##### Data provided #####

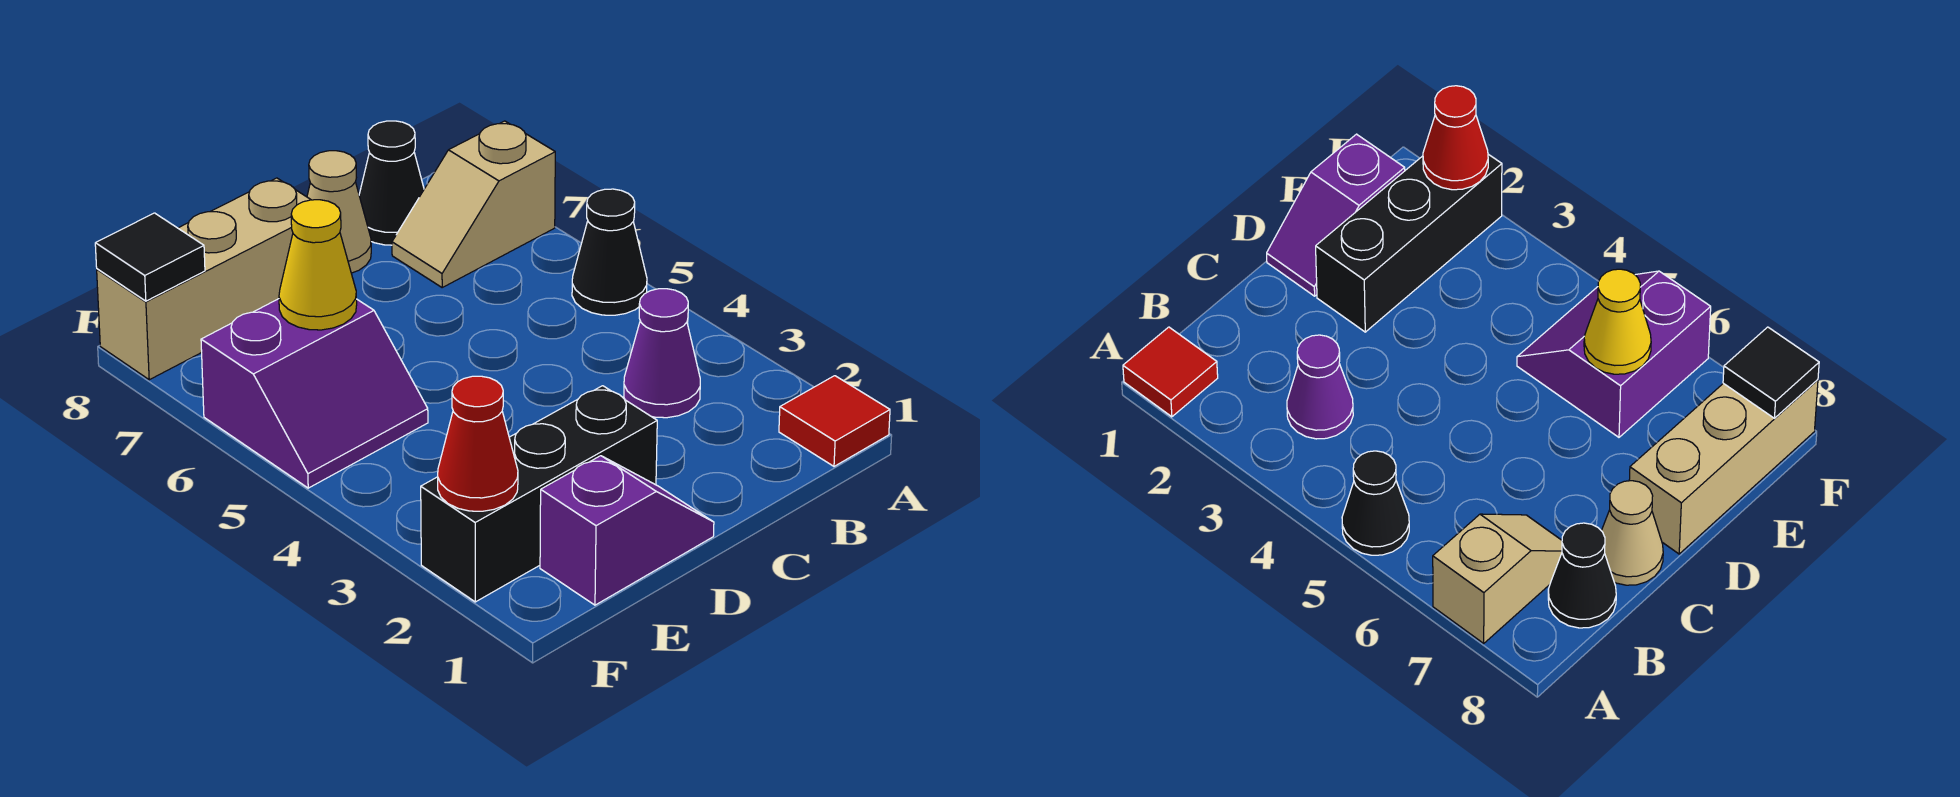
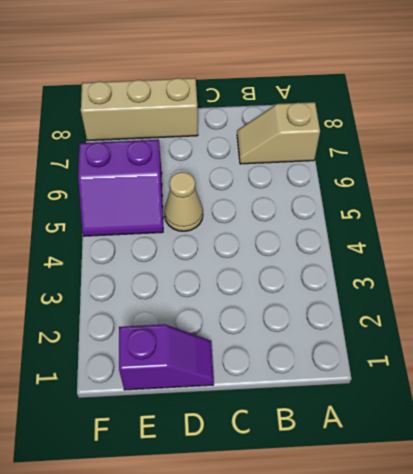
tan cone D5 level 1 -> tan cone C8 level 1
none -> red tile A1 level 1
none -> black cone A5 level 1
none -> purple cone B3 level 1

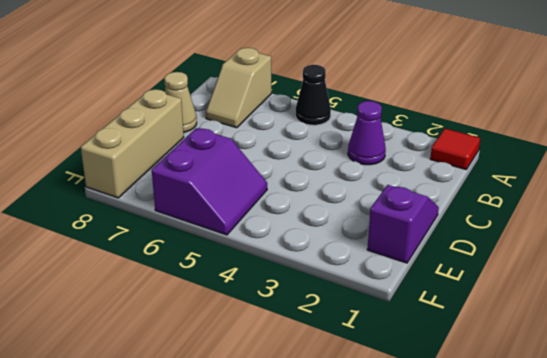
none -> black cone B8 level 1
none -> black brick D2:F2 level 1
none -> yellow cone E6 level 2

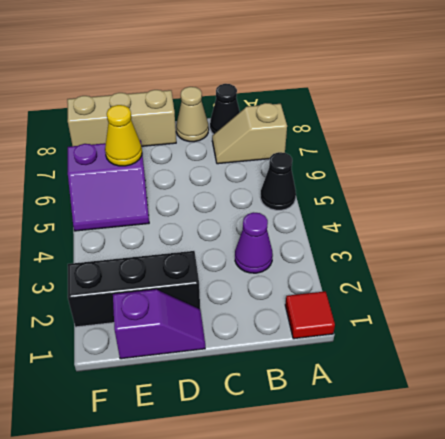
none -> red cone F2 level 2
none -> black tile F8 level 2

#####

Exercise aim:
Repeat only the lines running from the line that contains "none -> red cone F2 level 2" through the last line above, inclusive.

Reply to the exercise:
none -> red cone F2 level 2
none -> black tile F8 level 2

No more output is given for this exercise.